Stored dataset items

######

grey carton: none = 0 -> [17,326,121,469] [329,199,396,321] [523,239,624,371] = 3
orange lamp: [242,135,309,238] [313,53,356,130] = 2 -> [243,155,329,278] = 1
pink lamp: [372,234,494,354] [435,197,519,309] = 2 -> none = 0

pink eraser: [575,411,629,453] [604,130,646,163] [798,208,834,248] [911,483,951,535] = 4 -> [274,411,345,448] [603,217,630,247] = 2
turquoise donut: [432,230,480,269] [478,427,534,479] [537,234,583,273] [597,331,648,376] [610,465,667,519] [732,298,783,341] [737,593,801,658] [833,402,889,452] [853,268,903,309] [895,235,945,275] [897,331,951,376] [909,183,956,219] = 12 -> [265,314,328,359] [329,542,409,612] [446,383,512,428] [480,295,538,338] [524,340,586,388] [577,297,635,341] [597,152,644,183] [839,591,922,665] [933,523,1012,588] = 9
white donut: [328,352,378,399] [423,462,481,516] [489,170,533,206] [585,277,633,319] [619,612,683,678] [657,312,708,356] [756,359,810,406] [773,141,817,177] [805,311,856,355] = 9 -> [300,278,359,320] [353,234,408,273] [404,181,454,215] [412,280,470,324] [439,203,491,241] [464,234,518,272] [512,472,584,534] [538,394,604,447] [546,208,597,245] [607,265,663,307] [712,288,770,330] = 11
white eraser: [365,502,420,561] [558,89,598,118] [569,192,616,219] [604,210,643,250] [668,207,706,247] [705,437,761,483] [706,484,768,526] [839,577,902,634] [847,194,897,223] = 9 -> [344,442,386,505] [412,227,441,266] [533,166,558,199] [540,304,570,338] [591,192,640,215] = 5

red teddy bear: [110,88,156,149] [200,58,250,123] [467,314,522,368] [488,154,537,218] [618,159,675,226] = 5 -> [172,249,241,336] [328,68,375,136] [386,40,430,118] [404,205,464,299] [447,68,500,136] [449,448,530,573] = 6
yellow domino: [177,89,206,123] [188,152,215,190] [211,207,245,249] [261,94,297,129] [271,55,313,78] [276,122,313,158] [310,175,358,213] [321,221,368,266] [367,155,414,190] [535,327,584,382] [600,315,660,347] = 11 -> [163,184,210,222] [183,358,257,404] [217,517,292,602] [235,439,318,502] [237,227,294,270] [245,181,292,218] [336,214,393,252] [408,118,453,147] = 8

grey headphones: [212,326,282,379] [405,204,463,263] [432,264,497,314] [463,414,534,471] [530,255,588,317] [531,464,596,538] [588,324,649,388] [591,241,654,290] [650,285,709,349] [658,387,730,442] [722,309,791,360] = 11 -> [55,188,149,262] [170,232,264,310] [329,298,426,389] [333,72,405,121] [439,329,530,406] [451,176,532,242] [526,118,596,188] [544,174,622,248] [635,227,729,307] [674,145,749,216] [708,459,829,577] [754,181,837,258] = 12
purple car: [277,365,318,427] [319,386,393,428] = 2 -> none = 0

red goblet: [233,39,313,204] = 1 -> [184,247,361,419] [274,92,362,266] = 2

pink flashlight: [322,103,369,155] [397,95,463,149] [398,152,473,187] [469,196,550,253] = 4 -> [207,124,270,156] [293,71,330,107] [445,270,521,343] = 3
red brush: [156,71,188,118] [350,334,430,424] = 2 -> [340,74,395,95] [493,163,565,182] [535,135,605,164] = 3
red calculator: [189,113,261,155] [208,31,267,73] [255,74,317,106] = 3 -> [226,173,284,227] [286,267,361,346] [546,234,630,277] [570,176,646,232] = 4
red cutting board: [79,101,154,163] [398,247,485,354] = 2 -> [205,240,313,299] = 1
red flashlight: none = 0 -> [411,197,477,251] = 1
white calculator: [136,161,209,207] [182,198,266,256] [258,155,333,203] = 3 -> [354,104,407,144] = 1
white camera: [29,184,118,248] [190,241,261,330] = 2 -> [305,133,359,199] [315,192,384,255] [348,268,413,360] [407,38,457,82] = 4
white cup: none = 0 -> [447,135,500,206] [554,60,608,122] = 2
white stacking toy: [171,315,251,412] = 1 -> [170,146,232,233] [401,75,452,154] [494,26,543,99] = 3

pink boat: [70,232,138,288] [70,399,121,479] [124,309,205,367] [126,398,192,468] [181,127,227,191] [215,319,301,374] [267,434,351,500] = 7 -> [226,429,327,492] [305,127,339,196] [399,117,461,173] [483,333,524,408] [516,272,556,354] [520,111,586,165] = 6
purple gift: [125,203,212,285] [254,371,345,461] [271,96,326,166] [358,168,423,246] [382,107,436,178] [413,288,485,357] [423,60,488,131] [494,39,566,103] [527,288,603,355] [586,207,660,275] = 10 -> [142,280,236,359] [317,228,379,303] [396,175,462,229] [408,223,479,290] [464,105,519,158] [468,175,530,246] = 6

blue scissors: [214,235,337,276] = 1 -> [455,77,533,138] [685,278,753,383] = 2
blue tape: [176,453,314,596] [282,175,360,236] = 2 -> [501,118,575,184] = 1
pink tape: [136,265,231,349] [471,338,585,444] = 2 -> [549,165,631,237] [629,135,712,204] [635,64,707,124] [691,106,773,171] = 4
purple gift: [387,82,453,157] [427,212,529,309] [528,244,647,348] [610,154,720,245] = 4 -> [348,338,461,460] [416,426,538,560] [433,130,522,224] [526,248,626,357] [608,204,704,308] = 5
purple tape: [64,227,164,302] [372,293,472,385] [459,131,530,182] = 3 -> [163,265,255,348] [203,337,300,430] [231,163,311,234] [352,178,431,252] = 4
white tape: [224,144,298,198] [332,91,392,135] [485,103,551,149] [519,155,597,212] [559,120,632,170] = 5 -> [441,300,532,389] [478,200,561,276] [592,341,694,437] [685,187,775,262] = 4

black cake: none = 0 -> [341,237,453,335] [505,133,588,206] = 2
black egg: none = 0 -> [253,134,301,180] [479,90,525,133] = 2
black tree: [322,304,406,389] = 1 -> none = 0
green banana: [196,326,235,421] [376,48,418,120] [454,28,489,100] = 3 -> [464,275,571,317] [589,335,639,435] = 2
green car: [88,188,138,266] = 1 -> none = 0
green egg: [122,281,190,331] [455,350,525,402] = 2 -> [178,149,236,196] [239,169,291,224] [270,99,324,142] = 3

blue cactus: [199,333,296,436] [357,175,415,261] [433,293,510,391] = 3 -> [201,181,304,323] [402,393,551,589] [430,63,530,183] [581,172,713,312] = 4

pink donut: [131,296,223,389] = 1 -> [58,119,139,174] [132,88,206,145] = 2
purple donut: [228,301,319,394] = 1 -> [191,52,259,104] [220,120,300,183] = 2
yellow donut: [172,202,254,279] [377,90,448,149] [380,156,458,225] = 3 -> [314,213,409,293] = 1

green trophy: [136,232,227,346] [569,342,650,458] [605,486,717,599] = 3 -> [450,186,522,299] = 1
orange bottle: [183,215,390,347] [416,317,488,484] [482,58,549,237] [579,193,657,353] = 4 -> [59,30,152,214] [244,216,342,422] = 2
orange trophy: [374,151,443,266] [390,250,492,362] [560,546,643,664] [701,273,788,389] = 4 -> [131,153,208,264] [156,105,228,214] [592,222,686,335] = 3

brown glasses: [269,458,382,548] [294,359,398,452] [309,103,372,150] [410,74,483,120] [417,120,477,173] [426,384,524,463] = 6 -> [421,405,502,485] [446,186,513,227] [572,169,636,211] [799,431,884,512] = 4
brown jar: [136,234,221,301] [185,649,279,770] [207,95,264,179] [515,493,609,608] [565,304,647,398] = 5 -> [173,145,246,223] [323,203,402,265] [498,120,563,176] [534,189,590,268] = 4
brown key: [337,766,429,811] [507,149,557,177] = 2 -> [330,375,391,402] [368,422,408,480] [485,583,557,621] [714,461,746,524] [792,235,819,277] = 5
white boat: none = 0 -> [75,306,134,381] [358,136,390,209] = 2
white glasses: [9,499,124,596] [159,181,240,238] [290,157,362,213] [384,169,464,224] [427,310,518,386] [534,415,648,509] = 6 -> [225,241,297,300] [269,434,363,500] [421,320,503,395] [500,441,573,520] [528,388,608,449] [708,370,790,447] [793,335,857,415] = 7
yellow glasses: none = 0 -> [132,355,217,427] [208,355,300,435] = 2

######

◆ Problem
The lines in the records above that include the word "none" must be copied out.

◆ Exercise result
grey carton: none = 0 -> [17,326,121,469] [329,199,396,321] [523,239,624,371] = 3
pink lamp: [372,234,494,354] [435,197,519,309] = 2 -> none = 0
purple car: [277,365,318,427] [319,386,393,428] = 2 -> none = 0
red flashlight: none = 0 -> [411,197,477,251] = 1
white cup: none = 0 -> [447,135,500,206] [554,60,608,122] = 2
black cake: none = 0 -> [341,237,453,335] [505,133,588,206] = 2
black egg: none = 0 -> [253,134,301,180] [479,90,525,133] = 2
black tree: [322,304,406,389] = 1 -> none = 0
green car: [88,188,138,266] = 1 -> none = 0
white boat: none = 0 -> [75,306,134,381] [358,136,390,209] = 2
yellow glasses: none = 0 -> [132,355,217,427] [208,355,300,435] = 2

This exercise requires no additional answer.